▶ [DATASET RECORDS]:
======
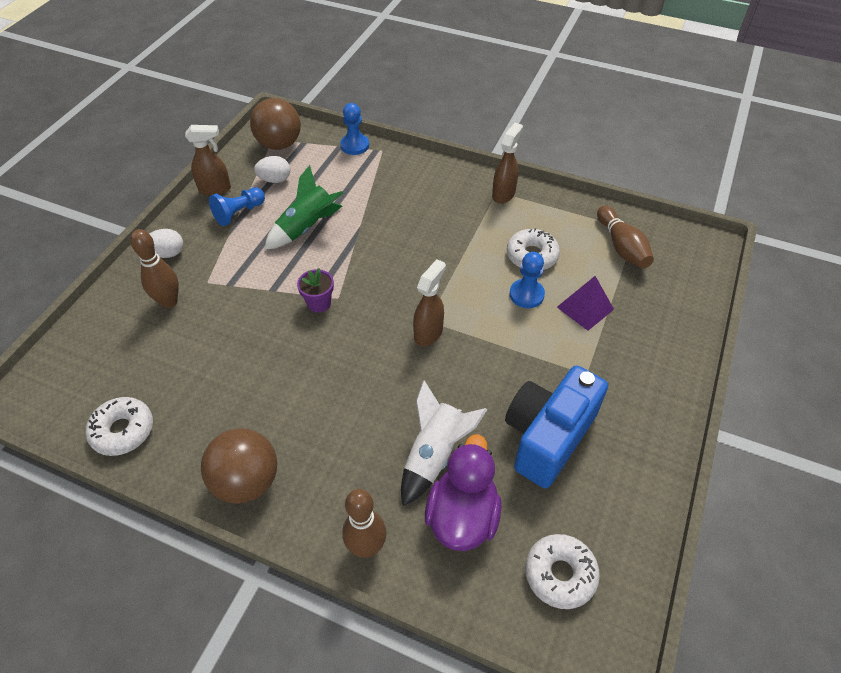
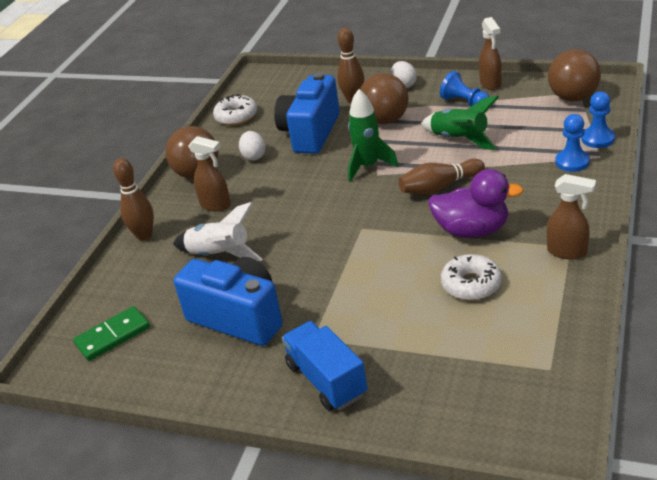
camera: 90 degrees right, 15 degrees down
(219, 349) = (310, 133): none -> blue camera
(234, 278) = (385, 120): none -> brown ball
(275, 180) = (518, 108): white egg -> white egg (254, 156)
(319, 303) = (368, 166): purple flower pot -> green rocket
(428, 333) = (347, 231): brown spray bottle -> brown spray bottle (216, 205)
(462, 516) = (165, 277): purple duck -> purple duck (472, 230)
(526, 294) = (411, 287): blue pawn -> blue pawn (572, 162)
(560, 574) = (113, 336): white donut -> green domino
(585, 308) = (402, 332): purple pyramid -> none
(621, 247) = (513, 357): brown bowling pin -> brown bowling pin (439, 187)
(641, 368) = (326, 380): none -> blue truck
======
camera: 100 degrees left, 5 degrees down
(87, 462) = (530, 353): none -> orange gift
======
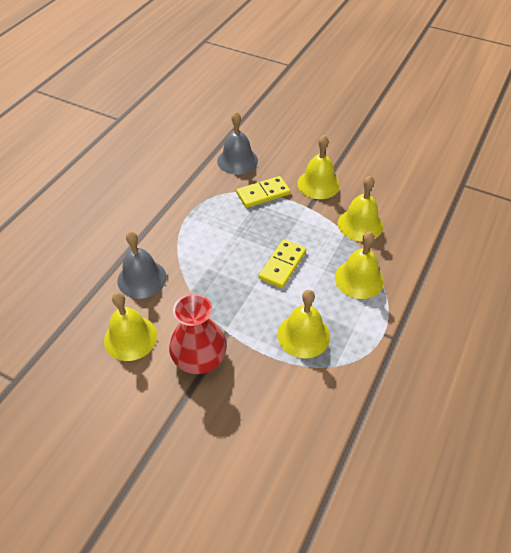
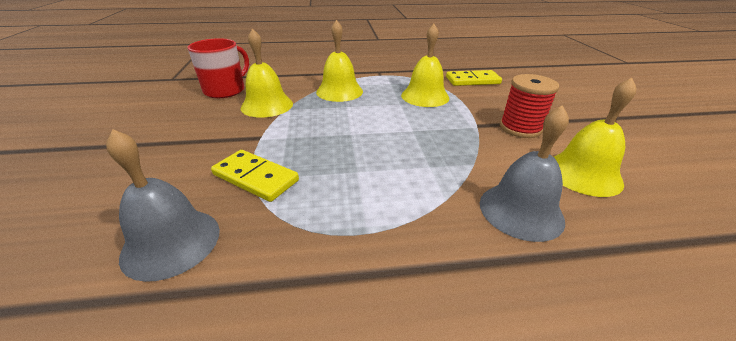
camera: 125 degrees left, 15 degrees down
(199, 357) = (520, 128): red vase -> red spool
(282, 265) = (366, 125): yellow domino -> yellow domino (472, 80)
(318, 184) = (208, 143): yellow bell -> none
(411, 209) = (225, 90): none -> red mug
======
▶ [GOAL OF THE EXERCISE]: Of the lines above, extract only those from the line with "(234, 278) = (385, 120): none -> brown ball" to the line with "(585, 308) = (402, 332): purple", both included, exactly as written.

▶ [YOUR SOLUTION]:
(234, 278) = (385, 120): none -> brown ball
(275, 180) = (518, 108): white egg -> white egg (254, 156)
(319, 303) = (368, 166): purple flower pot -> green rocket
(428, 333) = (347, 231): brown spray bottle -> brown spray bottle (216, 205)
(462, 516) = (165, 277): purple duck -> purple duck (472, 230)
(526, 294) = (411, 287): blue pawn -> blue pawn (572, 162)
(560, 574) = (113, 336): white donut -> green domino
(585, 308) = (402, 332): purple pyramid -> none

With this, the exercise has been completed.